START DATA
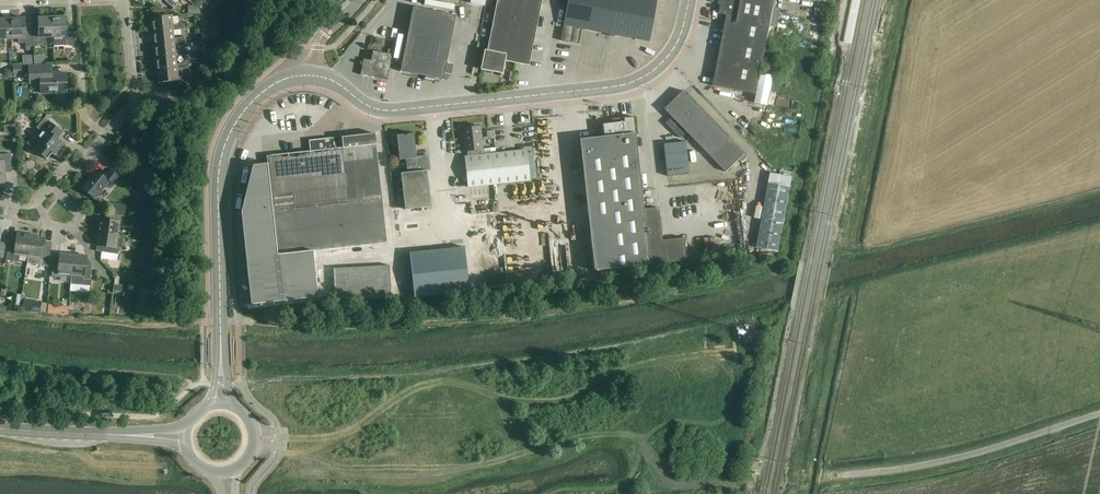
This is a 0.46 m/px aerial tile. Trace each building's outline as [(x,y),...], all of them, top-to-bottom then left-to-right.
[(165,1),(174,8),(178,4),(172,0),(166,0),(165,1)] [(487,51),(506,55),(505,59),(508,60),(508,62),(529,66),(542,0),(497,0),(487,51)] [(657,0),(568,0),(563,26),(649,42),(657,0)] [(776,0),(724,0),(723,4),(721,3),(719,14),(730,16),(729,22),(726,22),(714,86),(757,95),(771,26),(777,27),(780,10),(774,9),(776,0)] [(443,80),(455,16),(413,7),(400,72),(443,80)] [(151,17),(152,30),(173,28),(173,30),(184,29),(184,24),(179,24),(178,17),(172,17),(172,15),(151,17)] [(52,18),(53,38),(54,46),(75,45),(74,30),(67,31),(67,17),(52,18)] [(46,38),(53,38),(52,18),(38,18),(39,32),(32,32),(33,43),(32,43),(32,47),(46,46),(46,38)] [(0,20),(0,48),(5,48),(4,39),(12,39),(11,19),(0,20)] [(32,32),(32,29),(25,30),(25,19),(11,19),(12,39),(18,38),(18,43),(25,43),(25,47),(32,47),(32,43),(33,43),(32,32)] [(174,41),(174,44),(185,42),(185,37),(174,38),(173,30),(173,28),(152,30),(153,43),(174,41)] [(175,51),(174,44),(174,41),(153,43),(155,57),(176,54),(176,57),(187,55),(186,50),(175,51)] [(506,55),(487,51),(484,51),(481,70),(502,74),(505,59),(506,55)] [(71,61),(71,64),(80,64),(80,54),(76,54),(71,61)] [(177,68),(177,69),(188,68),(188,63),(176,64),(176,57),(176,54),(155,57),(156,70),(177,68)] [(52,74),(52,73),(51,65),(28,66),(29,84),(40,84),(41,94),(67,93),(66,73),(52,74)] [(178,77),(177,69),(177,68),(156,70),(157,83),(178,81),(178,83),(189,82),(189,76),(178,77)] [(771,72),(765,102),(778,105),(784,75),(771,72)] [(727,172),(746,154),(684,91),(665,109),(727,172)] [(643,208),(635,134),(633,117),(612,120),(612,123),(600,124),(602,137),(579,140),(594,271),(687,261),(685,237),(663,240),(659,206),(643,208)] [(55,154),(64,144),(58,139),(62,133),(45,119),(38,128),(42,131),(34,140),(39,143),(34,149),(47,160),(48,159),(47,158),(52,152),(55,154)] [(481,155),(480,149),(482,149),(480,127),(462,129),(464,151),(467,151),(467,156),(465,157),(468,187),(530,181),(529,179),(527,153),(526,150),(481,155)] [(251,304),(317,297),(312,251),(387,243),(375,134),(309,141),(310,151),(266,156),(267,163),(252,165),(241,212),(251,304)] [(414,134),(397,135),(397,137),(394,137),(395,146),(398,145),(400,160),(406,159),(417,158),(417,157),(414,134)] [(668,161),(689,159),(688,143),(666,145),(668,161)] [(534,152),(527,153),(529,179),(537,178),(534,152)] [(6,185),(5,169),(12,169),(11,155),(0,155),(1,162),(0,162),(0,185),(6,185)] [(417,158),(406,159),(408,173),(401,173),(403,195),(397,196),(398,209),(405,208),(405,210),(431,207),(427,171),(431,170),(430,155),(417,157),(417,158)] [(689,159),(668,161),(669,177),(690,175),(689,159)] [(120,177),(110,169),(104,176),(96,170),(81,188),(95,199),(106,186),(111,189),(120,178),(120,177)] [(779,251),(791,187),(769,182),(757,247),(779,251)] [(98,232),(118,235),(119,223),(123,224),(124,216),(107,214),(106,219),(100,218),(98,232)] [(6,259),(8,244),(0,243),(2,230),(0,229),(0,258),(6,259)] [(118,235),(98,232),(96,246),(103,247),(102,252),(118,255),(119,247),(122,248),(123,239),(117,238),(118,235)] [(28,256),(31,236),(17,234),(15,248),(8,247),(6,261),(19,262),(20,255),(28,256)] [(29,256),(27,264),(48,267),(52,245),(45,244),(45,238),(31,236),(28,256),(29,256)] [(406,280),(412,279),(414,297),(469,291),(464,248),(403,255),(406,280)] [(72,275),(73,255),(60,254),(59,261),(53,260),(52,277),(59,277),(60,274),(72,275)] [(73,255),(72,275),(71,284),(91,286),(93,264),(87,263),(88,257),(73,255)] [(338,268),(333,268),(333,272),(335,298),(335,301),(390,298),(389,266),(353,267),(338,268)] [(122,295),(123,286),(115,285),(114,294),(122,295)] [(24,299),(23,309),(41,312),(42,302),(24,299)] [(57,306),(56,313),(68,314),(69,305),(62,304),(61,307),(57,306)]
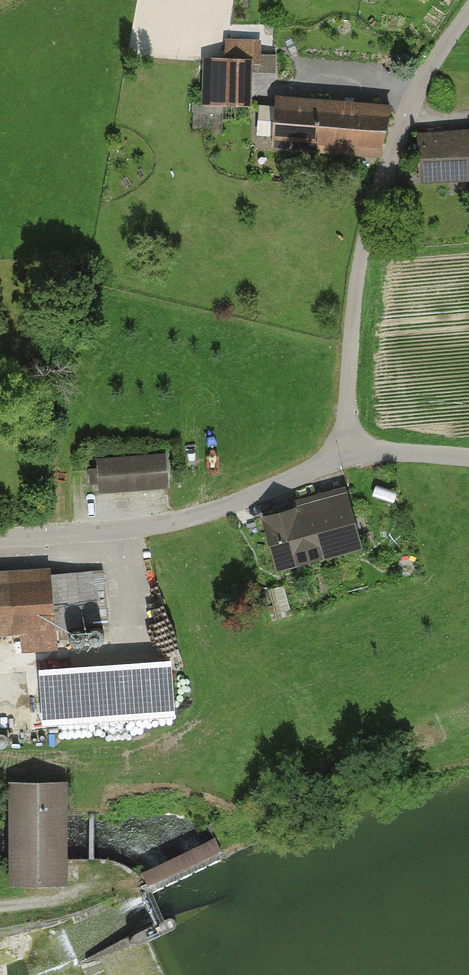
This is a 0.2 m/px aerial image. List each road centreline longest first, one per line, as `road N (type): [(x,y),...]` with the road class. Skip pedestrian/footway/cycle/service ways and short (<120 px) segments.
road 1 (unclassified): [(468,19),(423,87),(367,225),(350,337),(346,453)]
road 2 (unclassified): [(0,542),(179,522),(247,500),(346,453)]
road 3 (track): [(233,31),(272,41),(303,69),(423,87)]
road 4 (track): [(0,906),(128,886)]
road 5 (unclassified): [(346,453),(468,458)]

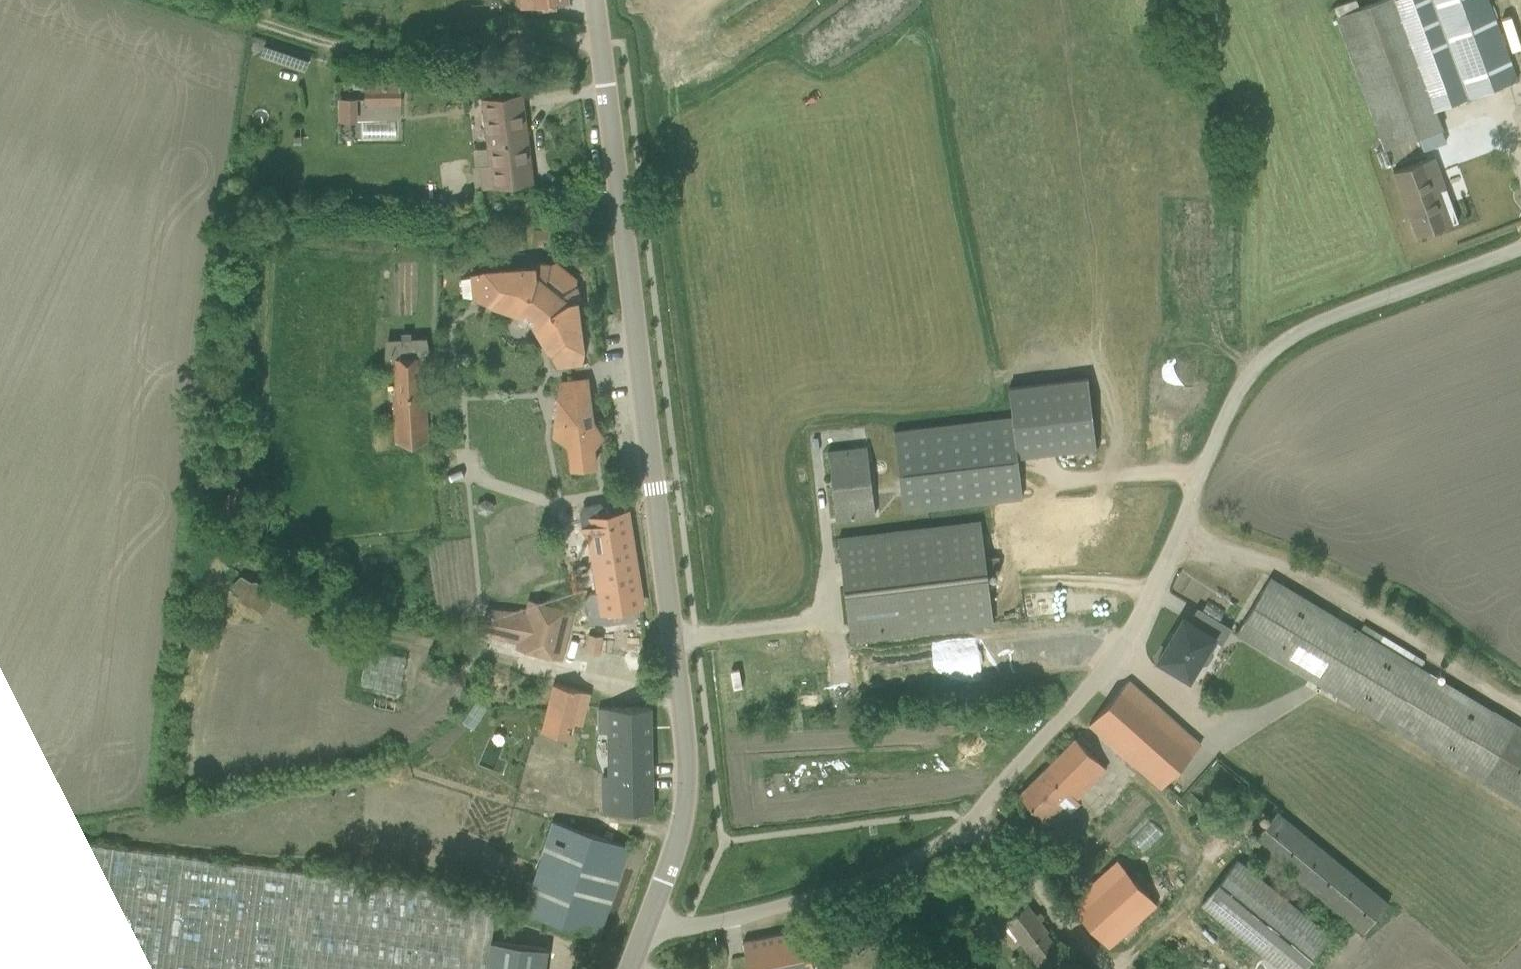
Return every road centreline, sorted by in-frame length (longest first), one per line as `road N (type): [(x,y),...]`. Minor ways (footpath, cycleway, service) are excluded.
road 1 (tertiary): [(645,934),(683,811),(687,760),(596,0)]
road 2 (unclassified): [(1520,247),(1288,336),(1266,354),(1246,376),(1136,620),(1093,683),(1008,773),(976,826)]
road 3 (track): [(195,0),(307,40),(405,57),(601,36)]
road 4 (unclassified): [(976,826),(883,877),(754,915),(645,934)]
road 5 (unclassified): [(1104,968),(976,826)]

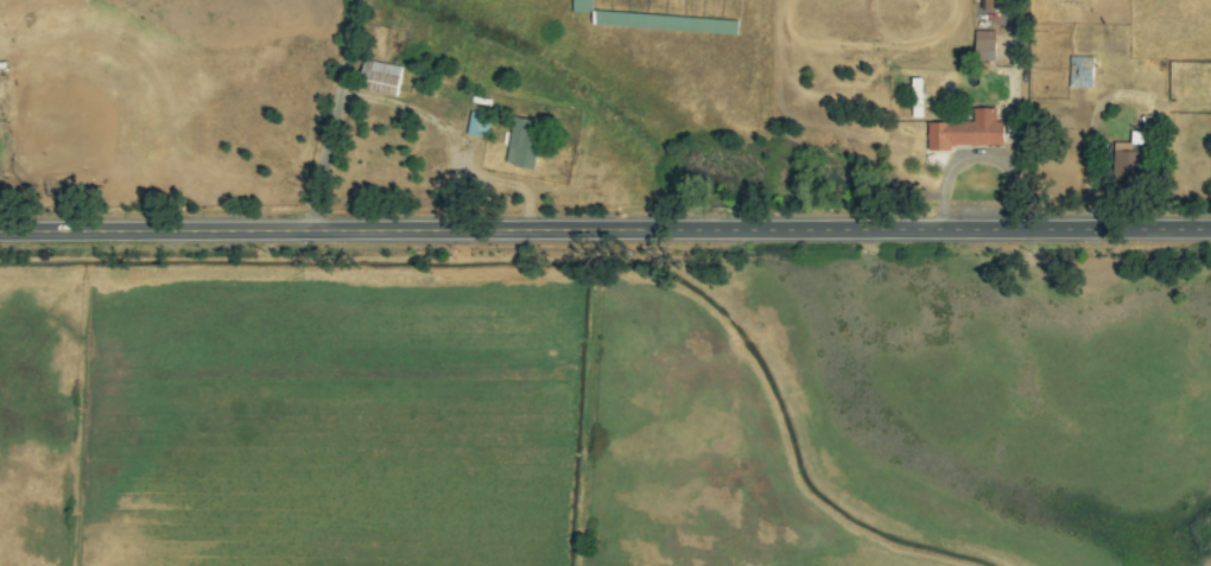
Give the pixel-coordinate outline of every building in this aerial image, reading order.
[(590,12),(590,9),(591,9),(592,0),(572,0),(572,12),(590,12)] [(982,9),(1002,9),(1002,0),(982,0),(982,9)] [(737,19),(591,12),(590,25),(736,33),(737,19)] [(995,31),(975,31),(975,61),(995,61),(995,31)] [(1069,87),(1092,88),(1093,57),(1070,56),(1069,87)] [(360,91),(398,95),(401,65),(363,61),(360,91)] [(952,145),(1003,145),(1003,121),(996,121),(996,108),(974,108),(974,122),(927,122),(927,151),(952,151),(952,145)] [(467,133),(487,139),(492,116),(471,112),(467,133)] [(508,166),(534,167),(537,119),(511,117),(508,166)] [(1142,182),(1141,142),(1112,144),(1114,183),(1142,182)]
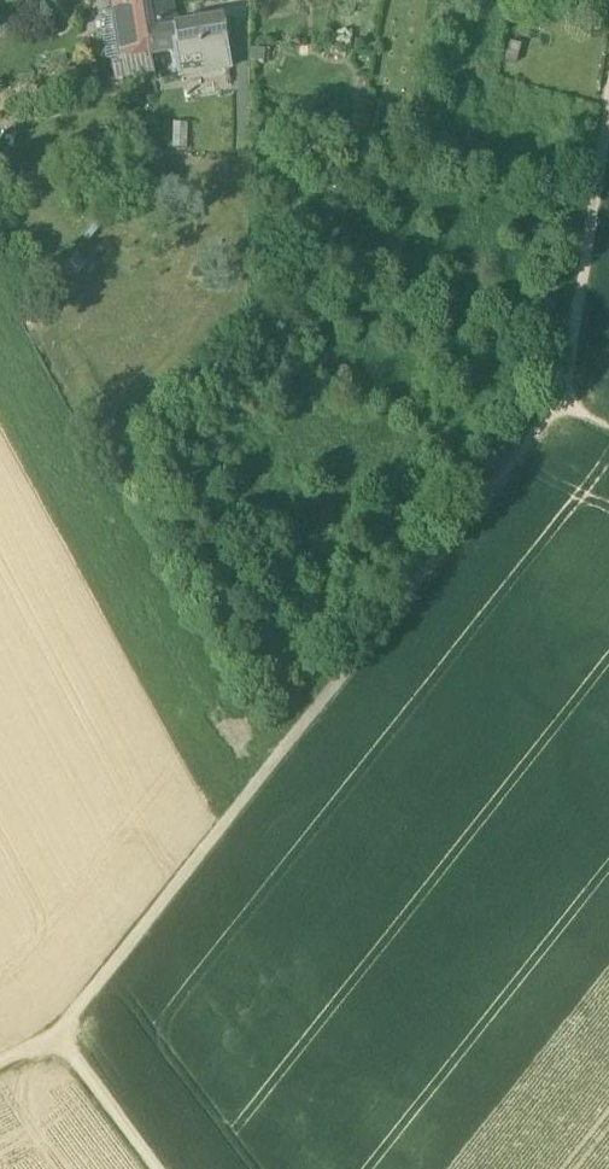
END DATA
• WHAT YOU WILL DO: Transcribe all entries above exactly. Drop the pictures.

• WRITTEN ANSWER:
This is a 0.46 m/px aerial tile. Trace each building's outline as [(x,y),...], all of them, top-to-bottom then left-to-right.
[(165,1),(174,8),(178,4),(172,0),(166,0),(165,1)] [(487,51),(506,55),(505,59),(508,60),(508,62),(529,66),(542,0),(497,0),(487,51)] [(657,0),(568,0),(563,26),(649,42),(657,0)] [(776,0),(724,0),(723,4),(721,3),(719,14),(730,16),(729,22),(726,22),(714,86),(757,95),(771,26),(777,27),(780,10),(774,9),(776,0)] [(443,80),(455,16),(413,7),(400,72),(443,80)] [(151,17),(152,30),(173,28),(173,30),(184,29),(184,24),(179,24),(178,17),(172,17),(172,15),(151,17)] [(52,18),(53,38),(54,46),(75,45),(74,30),(67,31),(67,17),(52,18)] [(46,38),(53,38),(52,18),(38,18),(39,32),(32,32),(33,43),(32,43),(32,47),(46,46),(46,38)] [(0,20),(0,48),(5,48),(4,39),(12,39),(11,19),(0,20)] [(32,32),(32,29),(25,30),(25,19),(11,19),(12,39),(18,38),(18,43),(25,43),(25,47),(32,47),(32,43),(33,43),(32,32)] [(174,41),(174,44),(185,42),(185,37),(174,38),(173,30),(173,28),(152,30),(153,43),(174,41)] [(175,51),(174,44),(174,41),(153,43),(155,57),(176,54),(176,57),(187,55),(186,50),(175,51)] [(506,55),(487,51),(484,51),(481,70),(502,74),(505,59),(506,55)] [(71,61),(71,64),(80,64),(80,54),(76,54),(71,61)] [(177,68),(177,69),(188,68),(188,63),(176,64),(176,57),(176,54),(155,57),(156,70),(177,68)] [(52,74),(52,73),(51,65),(28,66),(29,84),(40,84),(41,94),(67,93),(66,73),(52,74)] [(178,77),(177,69),(177,68),(156,70),(157,83),(178,81),(178,83),(189,82),(189,76),(178,77)] [(771,72),(765,102),(778,105),(784,75),(771,72)] [(727,172),(746,154),(684,91),(665,109),(727,172)] [(643,208),(635,134),(633,117),(612,120),(612,123),(600,124),(602,137),(579,140),(594,271),(687,261),(685,237),(663,240),(659,206),(643,208)] [(55,154),(64,144),(58,139),(62,133),(45,119),(38,128),(42,131),(34,140),(39,143),(34,149),(47,160),(48,159),(47,158),(52,152),(55,154)] [(481,155),(480,149),(482,149),(480,127),(462,129),(464,151),(467,151),(467,156),(465,157),(468,187),(530,181),(529,179),(527,153),(526,150),(481,155)] [(251,304),(317,297),(312,251),(387,243),(375,134),(309,141),(310,151),(266,156),(267,163),(252,165),(241,212),(251,304)] [(414,134),(397,135),(397,137),(394,137),(395,146),(398,145),(400,160),(406,159),(417,158),(417,157),(414,134)] [(668,161),(689,159),(688,143),(666,145),(668,161)] [(534,152),(527,153),(529,179),(537,178),(534,152)] [(6,185),(5,169),(12,169),(11,155),(0,155),(1,162),(0,162),(0,185),(6,185)] [(417,158),(406,159),(408,173),(401,173),(403,195),(397,196),(398,209),(405,208),(405,210),(431,207),(427,171),(431,170),(430,155),(417,157),(417,158)] [(689,159),(668,161),(669,177),(690,175),(689,159)] [(120,177),(110,169),(104,176),(96,170),(81,188),(95,199),(106,186),(111,189),(120,178),(120,177)] [(779,251),(791,187),(769,182),(757,247),(779,251)] [(98,232),(118,235),(119,223),(123,224),(124,216),(107,214),(106,219),(100,218),(98,232)] [(6,259),(8,244),(0,243),(2,230),(0,229),(0,258),(6,259)] [(118,235),(98,232),(96,246),(103,247),(102,252),(118,255),(119,247),(122,248),(123,239),(117,238),(118,235)] [(28,256),(31,236),(17,234),(15,248),(8,247),(6,261),(19,262),(20,255),(28,256)] [(29,256),(27,264),(48,267),(52,245),(45,244),(45,238),(31,236),(28,256),(29,256)] [(406,280),(412,279),(414,297),(469,291),(464,248),(403,255),(406,280)] [(72,275),(73,255),(60,254),(59,261),(53,260),(52,277),(59,277),(60,274),(72,275)] [(73,255),(72,275),(71,284),(91,286),(93,264),(87,263),(88,257),(73,255)] [(338,268),(333,268),(333,272),(335,298),(335,301),(390,298),(389,266),(353,267),(338,268)] [(122,295),(123,286),(115,285),(114,294),(122,295)] [(24,299),(23,309),(41,312),(42,302),(24,299)] [(57,306),(56,313),(68,314),(69,305),(62,304),(61,307),(57,306)]
This is a 0.2 m/px aerial image. List each road centreline longest first, one per line, as `road N (type): [(x,y),...]` with the road class. Skip pedestrian/footway/cycle/service ways and short (<120 px) segments.
road 1 (unclassified): [(468,19),(423,87),(367,225),(350,337),(346,453)]
road 2 (unclassified): [(0,542),(179,522),(247,500),(346,453)]
road 3 (track): [(233,31),(272,41),(303,69),(423,87)]
road 4 (track): [(0,906),(128,886)]
road 5 (unclassified): [(346,453),(468,458)]

Return every road centreline, sorted by in-frame length (longest first), one per line as `road N (type): [(x,y),...]`. Minor ways (footpath, cycleway, service) are excluded.
road 1 (tertiary): [(645,934),(683,811),(687,760),(596,0)]
road 2 (unclassified): [(1520,247),(1288,336),(1266,354),(1246,376),(1136,620),(1093,683),(1008,773),(976,826)]
road 3 (track): [(195,0),(307,40),(405,57),(601,36)]
road 4 (unclassified): [(976,826),(883,877),(754,915),(645,934)]
road 5 (unclassified): [(1104,968),(976,826)]

Give the pixel-coordinate outline of every building in this aerial image, reading order.
[(590,12),(590,9),(591,9),(592,0),(572,0),(572,12),(590,12)] [(982,9),(1002,9),(1002,0),(982,0),(982,9)] [(737,19),(591,12),(590,25),(736,33),(737,19)] [(995,31),(975,31),(975,61),(995,61),(995,31)] [(1069,87),(1092,88),(1093,57),(1070,56),(1069,87)] [(360,91),(398,95),(401,65),(363,61),(360,91)] [(952,145),(1003,145),(1003,121),(996,121),(996,108),(974,108),(974,122),(927,122),(927,151),(952,151),(952,145)] [(467,133),(487,139),(492,116),(471,112),(467,133)] [(508,166),(534,167),(537,119),(511,117),(508,166)] [(1142,182),(1141,142),(1112,144),(1114,183),(1142,182)]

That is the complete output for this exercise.